=== Section Start ===

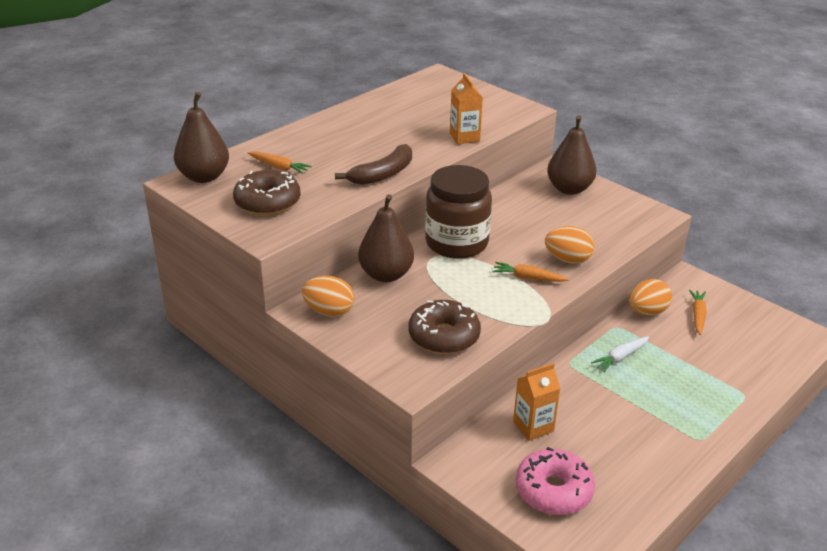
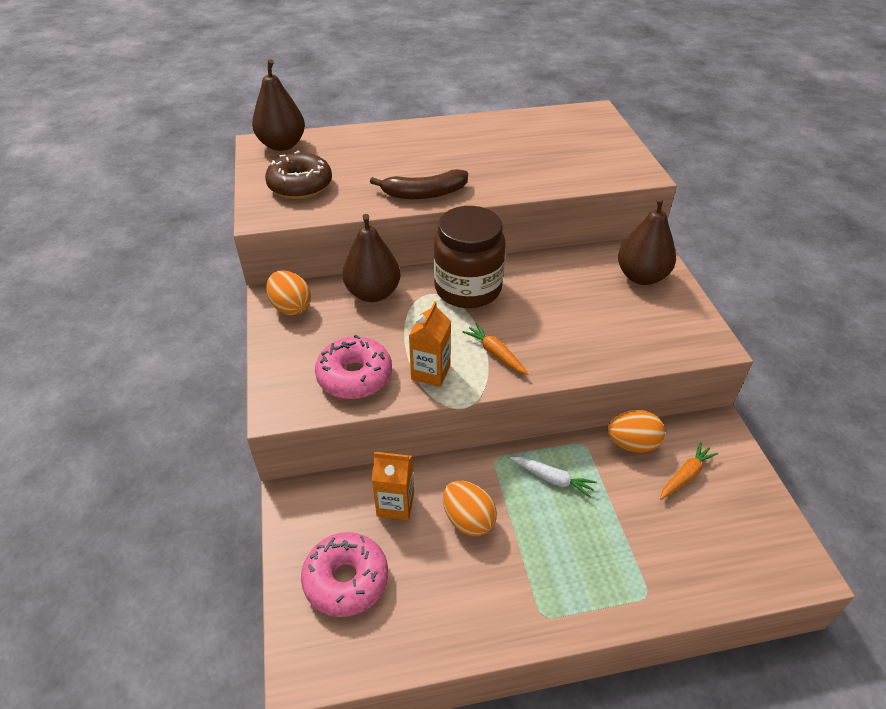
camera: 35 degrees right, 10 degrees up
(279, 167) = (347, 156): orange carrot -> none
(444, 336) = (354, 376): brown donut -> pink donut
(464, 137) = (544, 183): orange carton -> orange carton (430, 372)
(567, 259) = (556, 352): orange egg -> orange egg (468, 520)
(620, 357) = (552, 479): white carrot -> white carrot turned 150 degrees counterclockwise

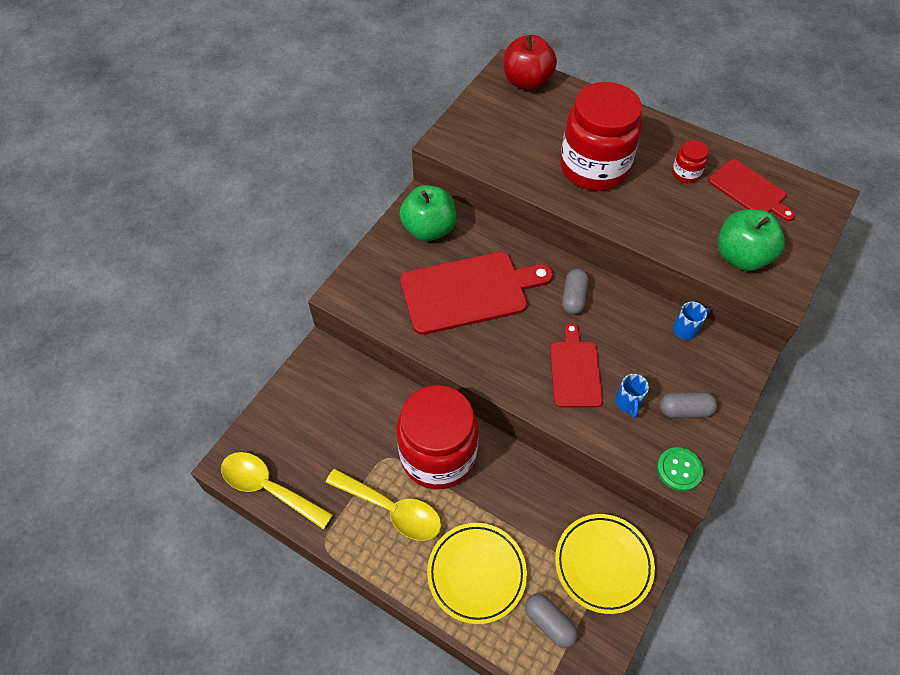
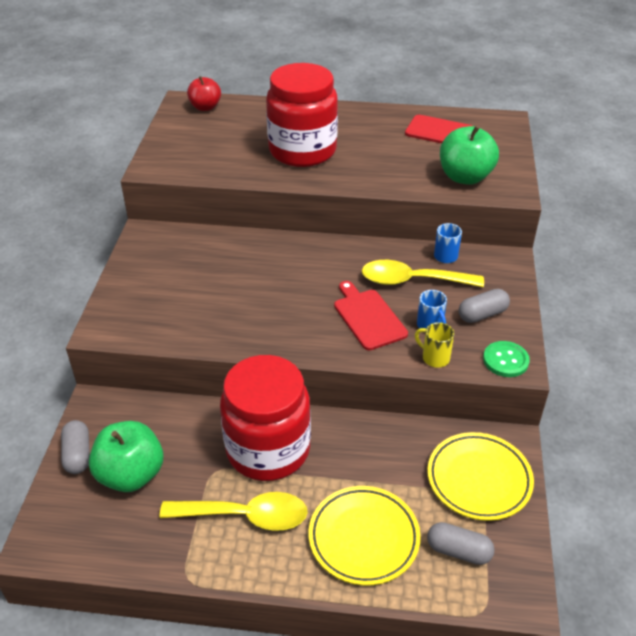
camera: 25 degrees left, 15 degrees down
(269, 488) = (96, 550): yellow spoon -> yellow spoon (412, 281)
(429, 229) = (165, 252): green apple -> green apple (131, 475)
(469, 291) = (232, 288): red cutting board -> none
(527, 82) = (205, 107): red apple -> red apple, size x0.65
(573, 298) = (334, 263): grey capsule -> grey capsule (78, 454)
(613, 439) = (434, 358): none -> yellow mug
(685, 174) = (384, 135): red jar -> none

=== Section End ===

» WORK TO COMPLETE: Quote, please, every line of the material above from its start through the line that has "(567, 259) = (556, 352): orange", reproducing the words exactly and dropping any images.

» SOLUTION FOR THIS EXERCISE:
camera: 35 degrees right, 10 degrees up
(279, 167) = (347, 156): orange carrot -> none
(444, 336) = (354, 376): brown donut -> pink donut
(464, 137) = (544, 183): orange carton -> orange carton (430, 372)
(567, 259) = (556, 352): orange egg -> orange egg (468, 520)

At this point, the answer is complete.